• What you are asked to do: What you return should be the entries, unchanged, without their pictures.

Structured diff data:
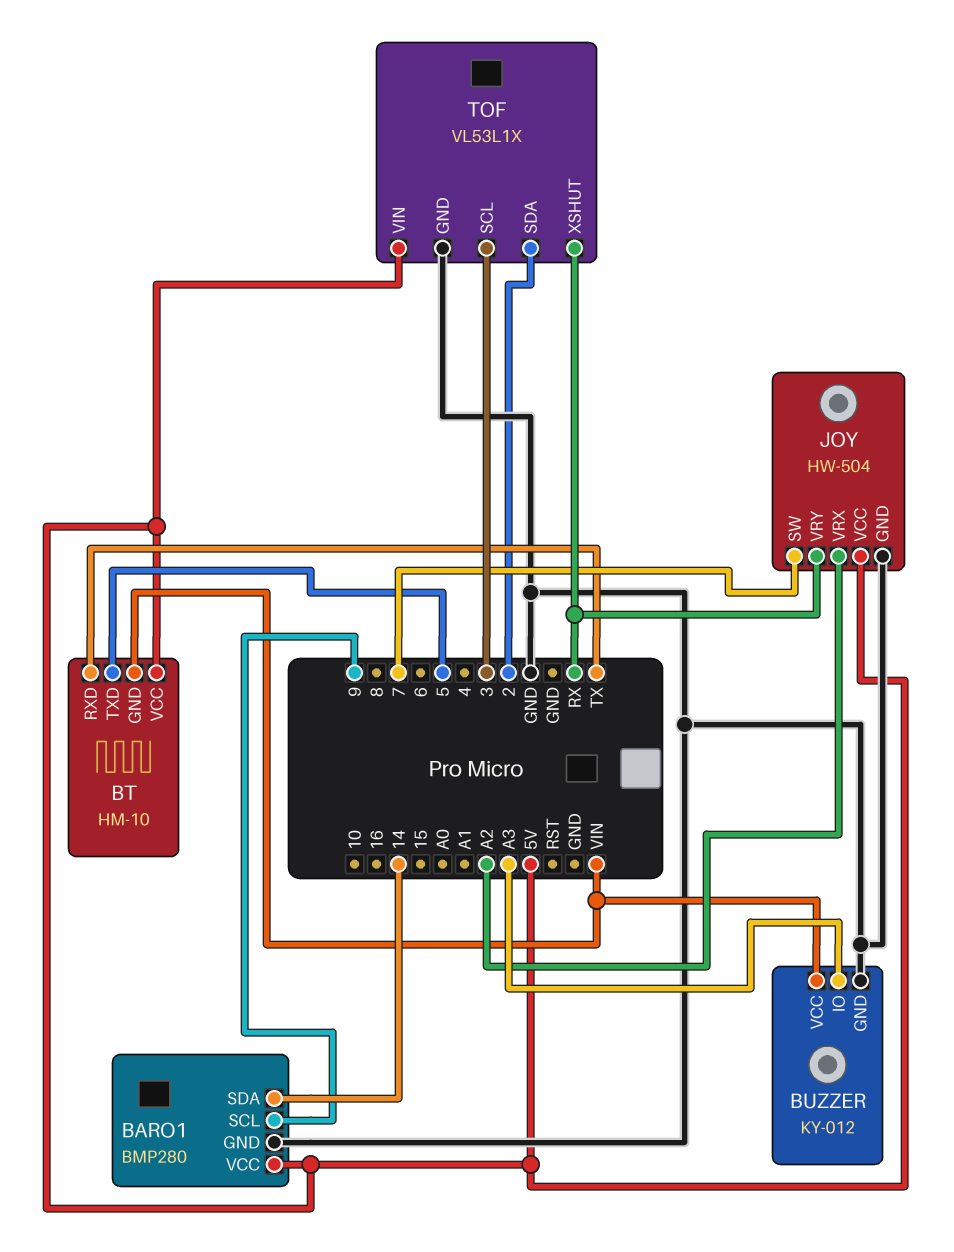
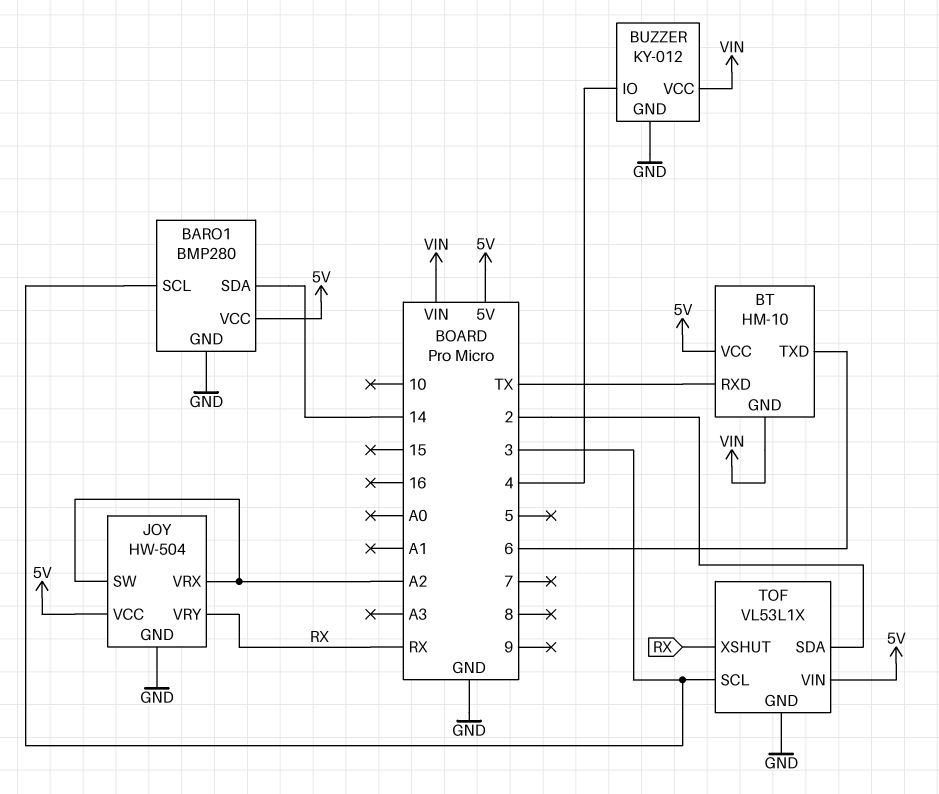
BARO1 pin SCL: 9 -> 3
BT pin TXD: 5 -> 6
BUZZER pin IO: A3 -> 4
JOY pin SW: 7 -> A2

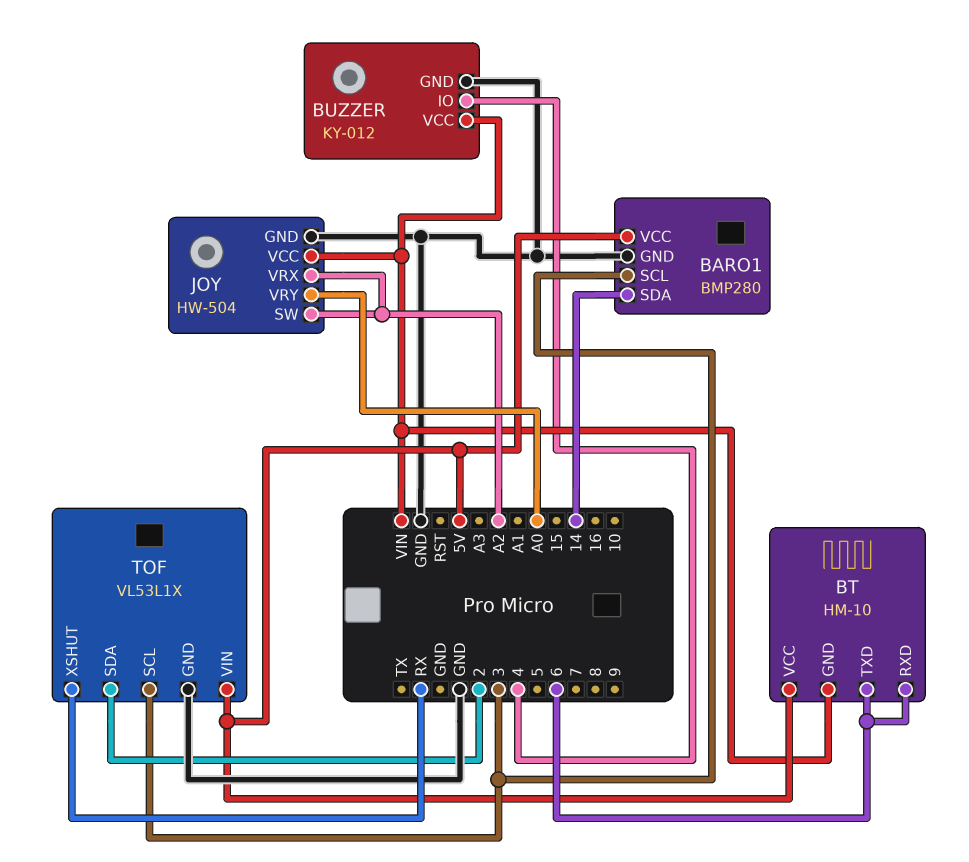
BT pin RXD: TX -> 6
JOY pin VCC: 5V -> VIN
JOY pin VRY: RX -> A0

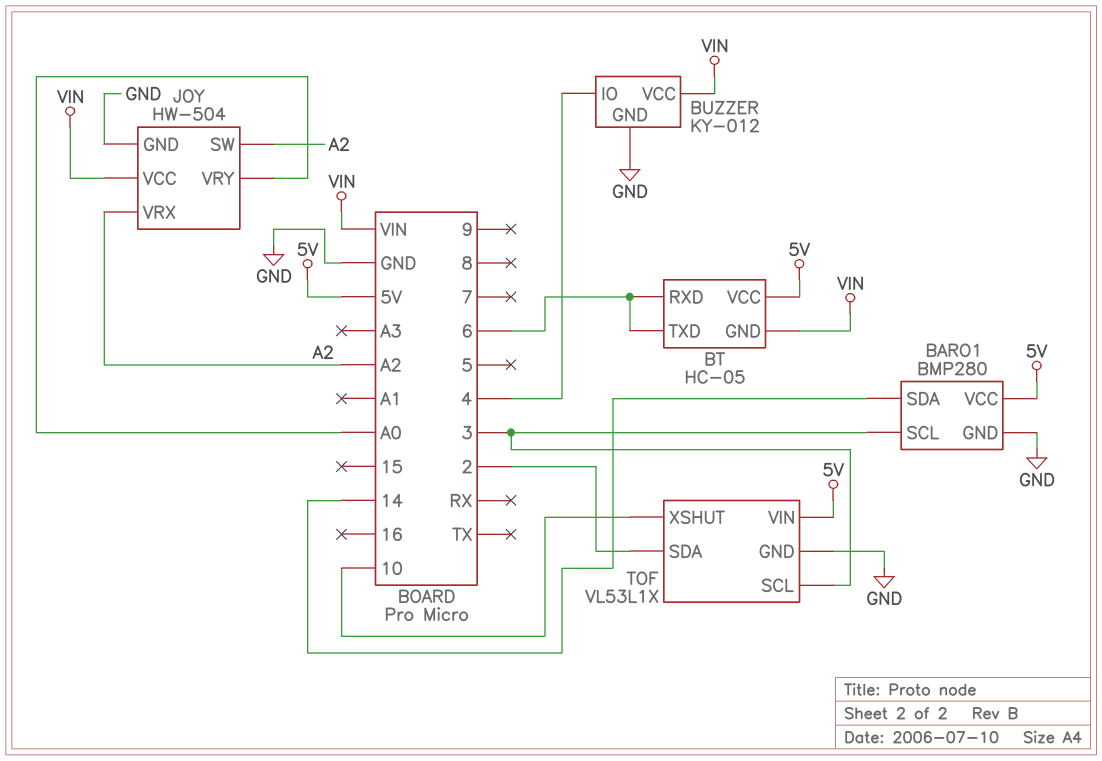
BT: HM-10 -> HC-05
TOF pin XSHUT: RX -> 10

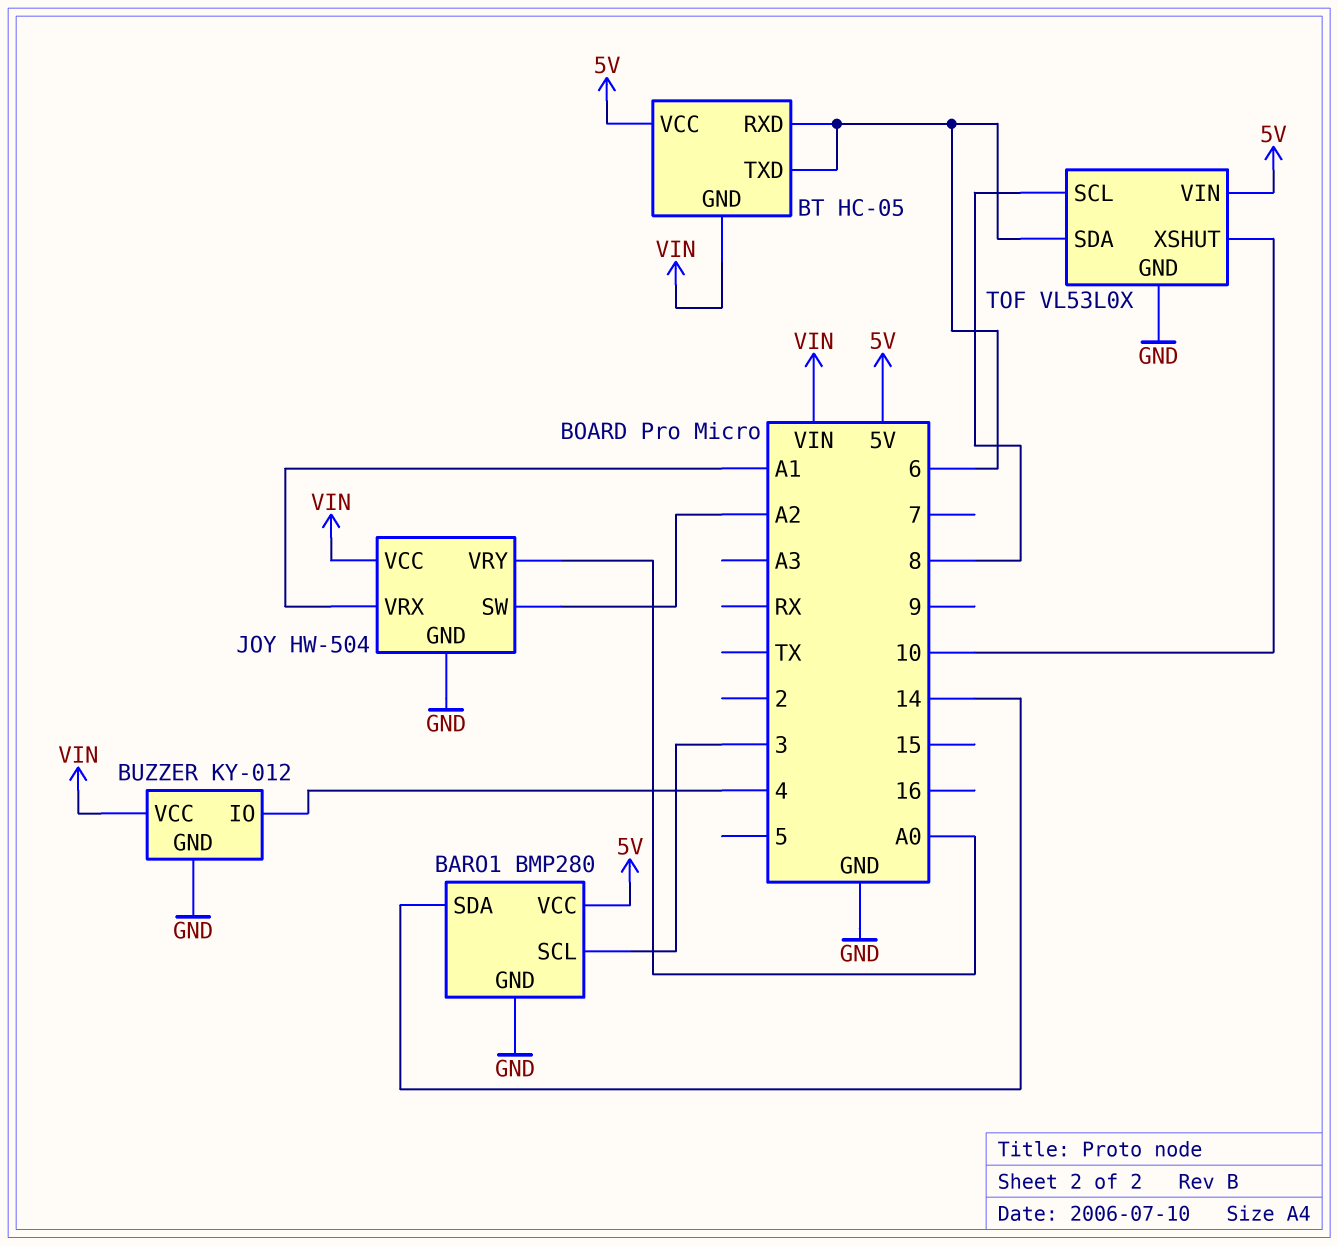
JOY pin VRX: A2 -> A1
TOF: VL53L1X -> VL53L0X
TOF pin SCL: 3 -> 8
TOF pin SDA: 2 -> 6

• Task answer:
BARO1 pin SCL: 9 -> 3
BT pin TXD: 5 -> 6
BUZZER pin IO: A3 -> 4
JOY pin SW: 7 -> A2

BT pin RXD: TX -> 6
JOY pin VCC: 5V -> VIN
JOY pin VRY: RX -> A0

BT: HM-10 -> HC-05
TOF pin XSHUT: RX -> 10

JOY pin VRX: A2 -> A1
TOF: VL53L1X -> VL53L0X
TOF pin SCL: 3 -> 8
TOF pin SDA: 2 -> 6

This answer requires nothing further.